§ **Problem**: Write out everything in the records exactly, apart from the pictures.

§ **Supplied material**:
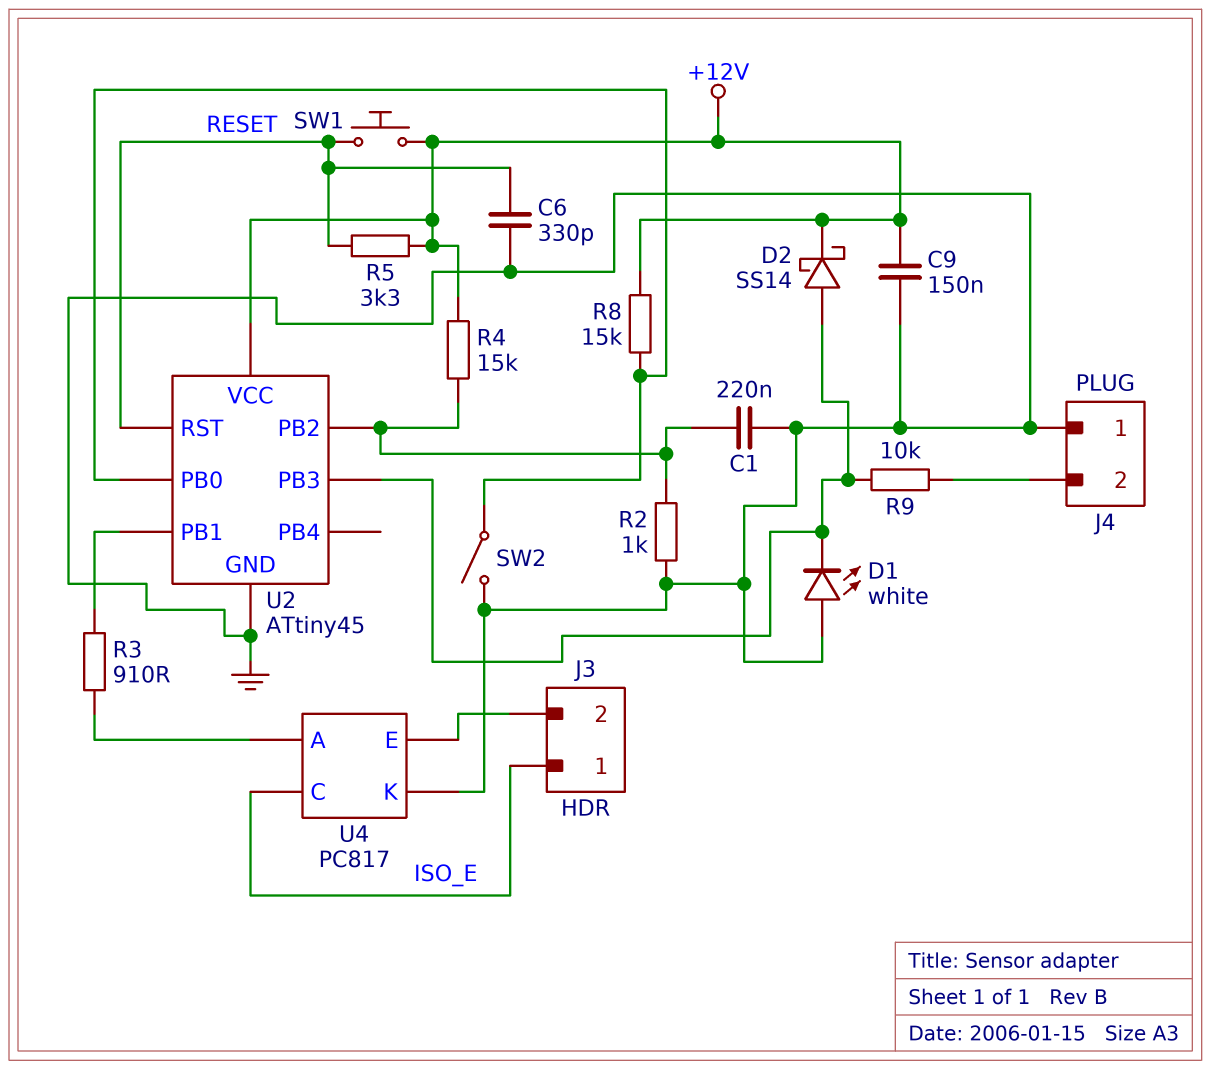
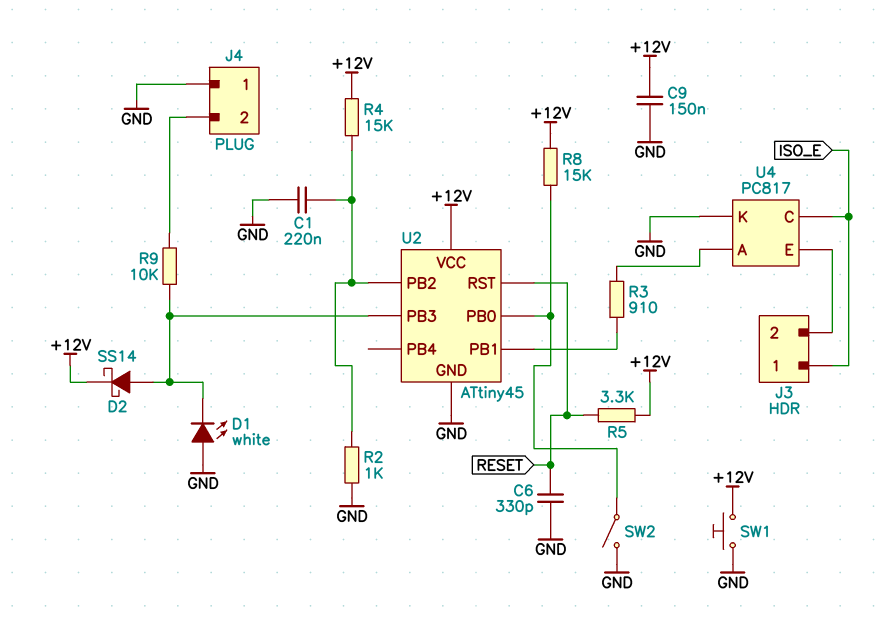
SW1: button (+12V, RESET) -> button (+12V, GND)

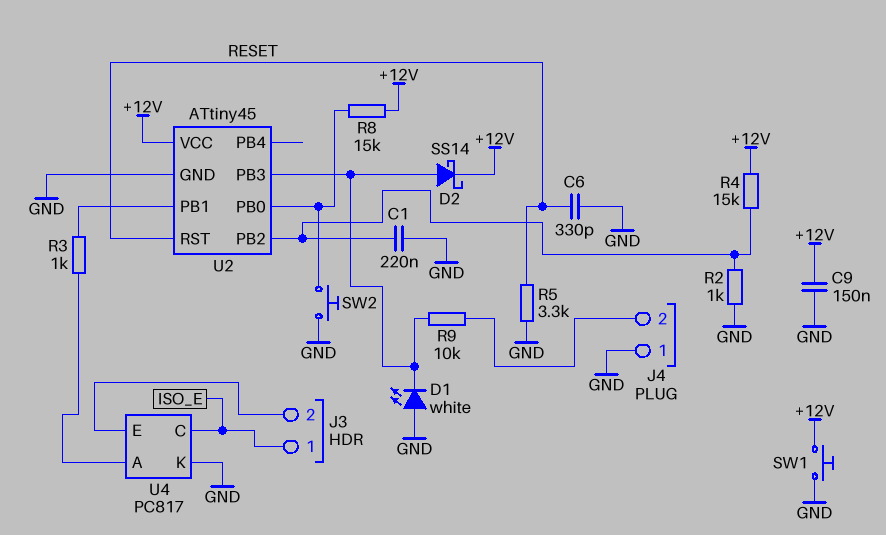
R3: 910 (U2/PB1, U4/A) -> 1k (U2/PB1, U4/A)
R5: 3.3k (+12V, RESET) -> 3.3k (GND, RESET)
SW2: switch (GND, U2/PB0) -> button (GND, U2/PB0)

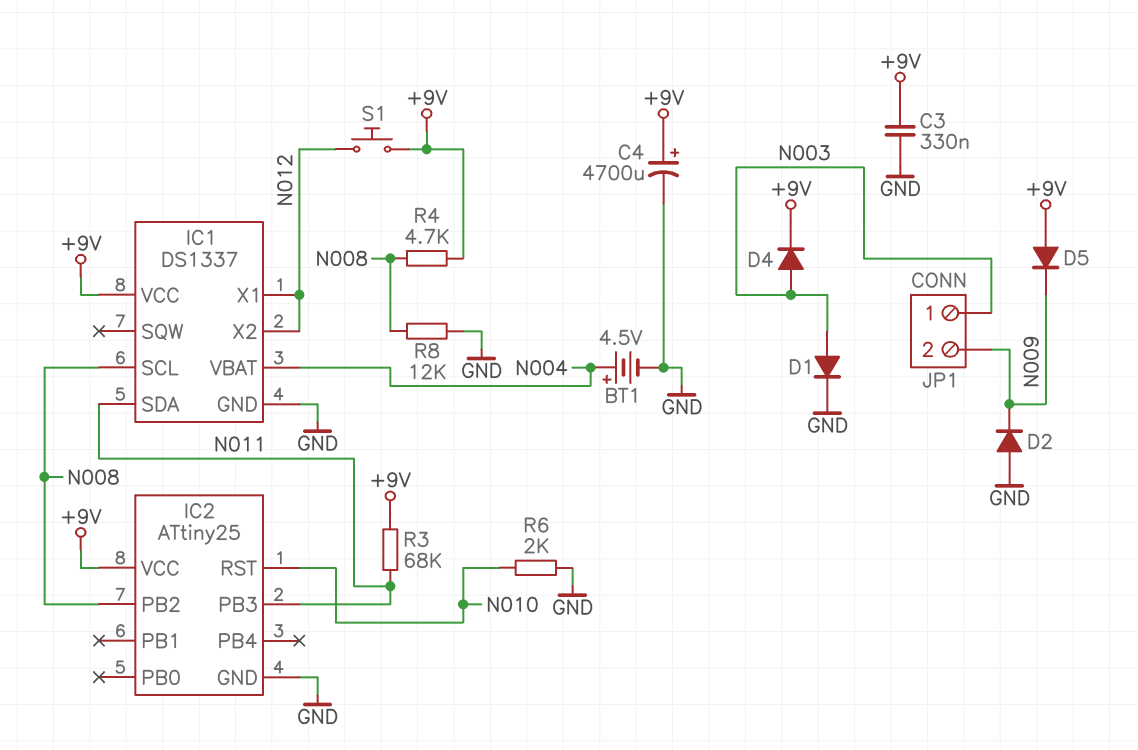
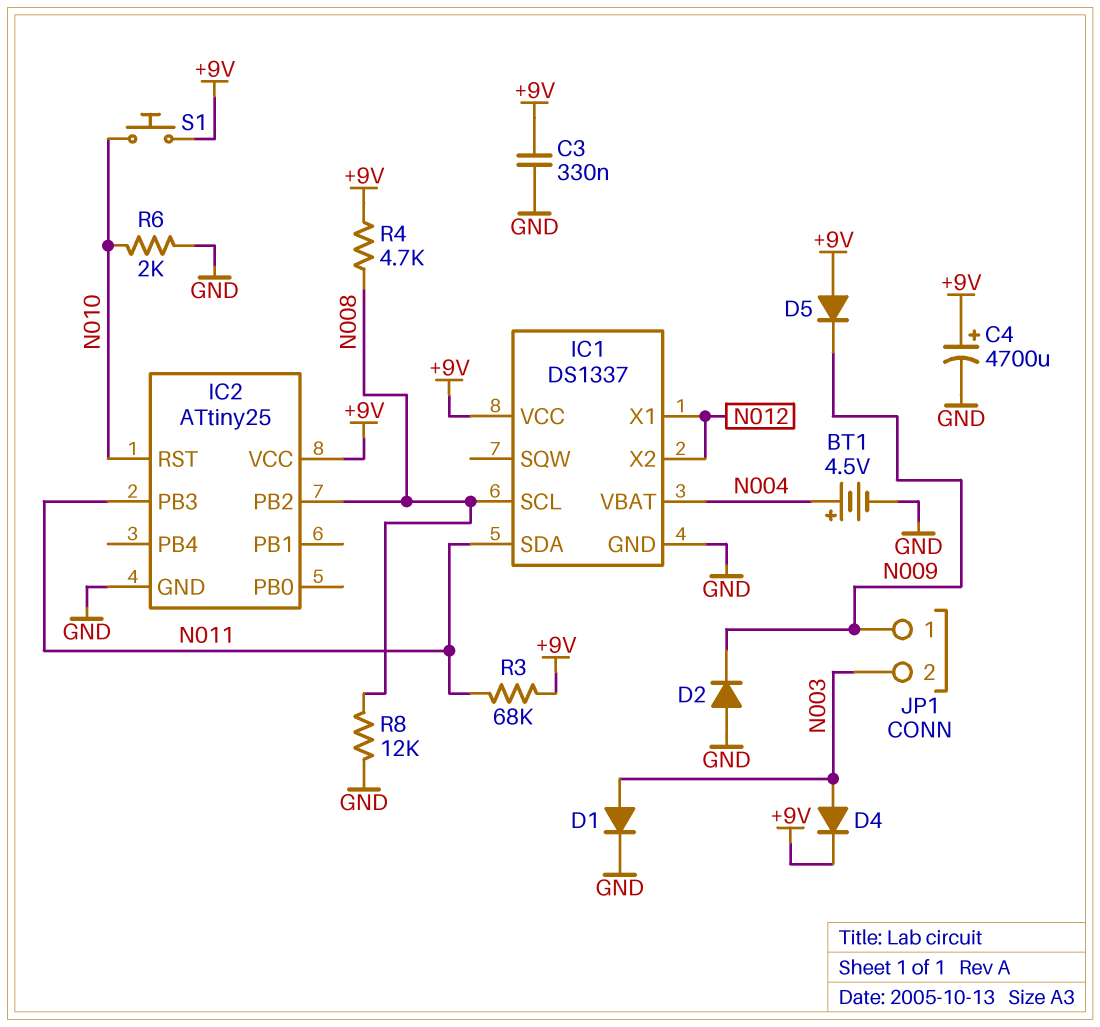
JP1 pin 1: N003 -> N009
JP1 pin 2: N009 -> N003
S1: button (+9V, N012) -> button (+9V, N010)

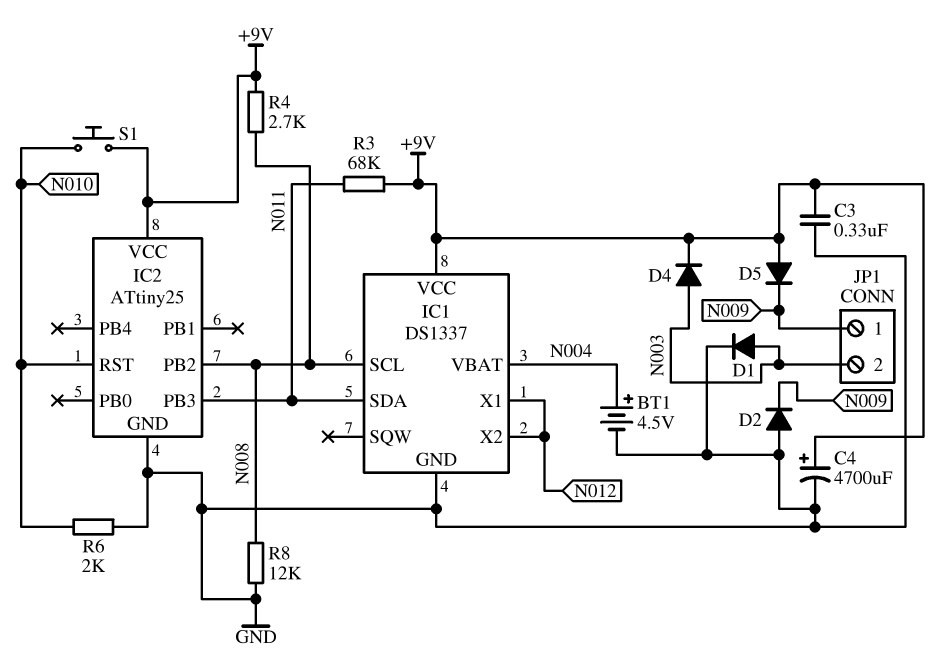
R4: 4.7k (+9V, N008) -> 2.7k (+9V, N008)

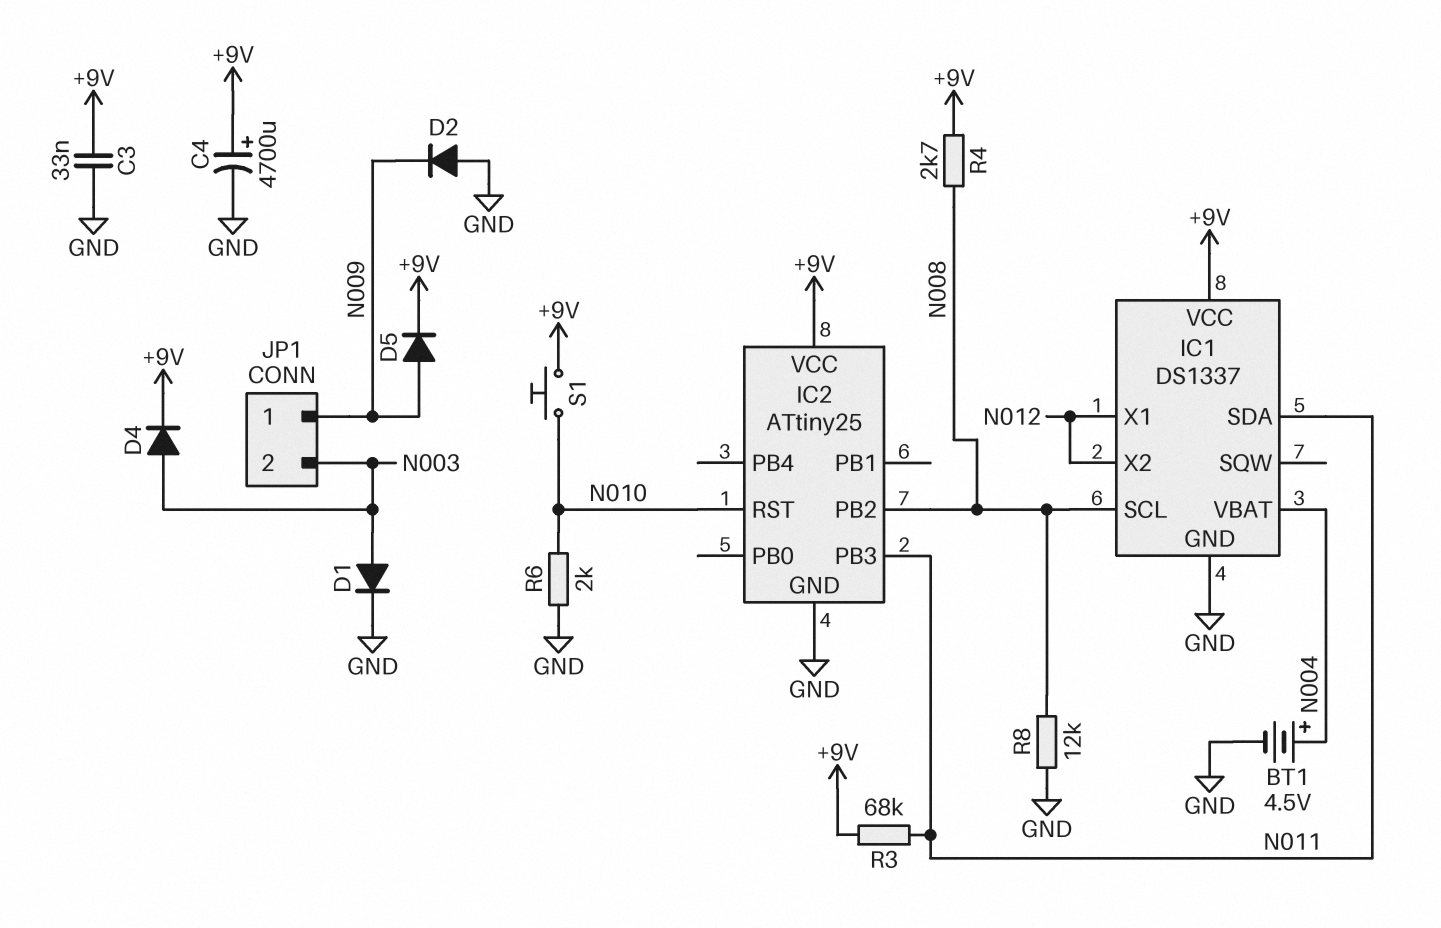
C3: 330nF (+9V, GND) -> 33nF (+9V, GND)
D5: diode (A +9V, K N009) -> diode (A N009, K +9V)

§ **Response to this exercise**:
SW1: button (+12V, RESET) -> button (+12V, GND)

R3: 910 (U2/PB1, U4/A) -> 1k (U2/PB1, U4/A)
R5: 3.3k (+12V, RESET) -> 3.3k (GND, RESET)
SW2: switch (GND, U2/PB0) -> button (GND, U2/PB0)

JP1 pin 1: N003 -> N009
JP1 pin 2: N009 -> N003
S1: button (+9V, N012) -> button (+9V, N010)

R4: 4.7k (+9V, N008) -> 2.7k (+9V, N008)

C3: 330nF (+9V, GND) -> 33nF (+9V, GND)
D5: diode (A +9V, K N009) -> diode (A N009, K +9V)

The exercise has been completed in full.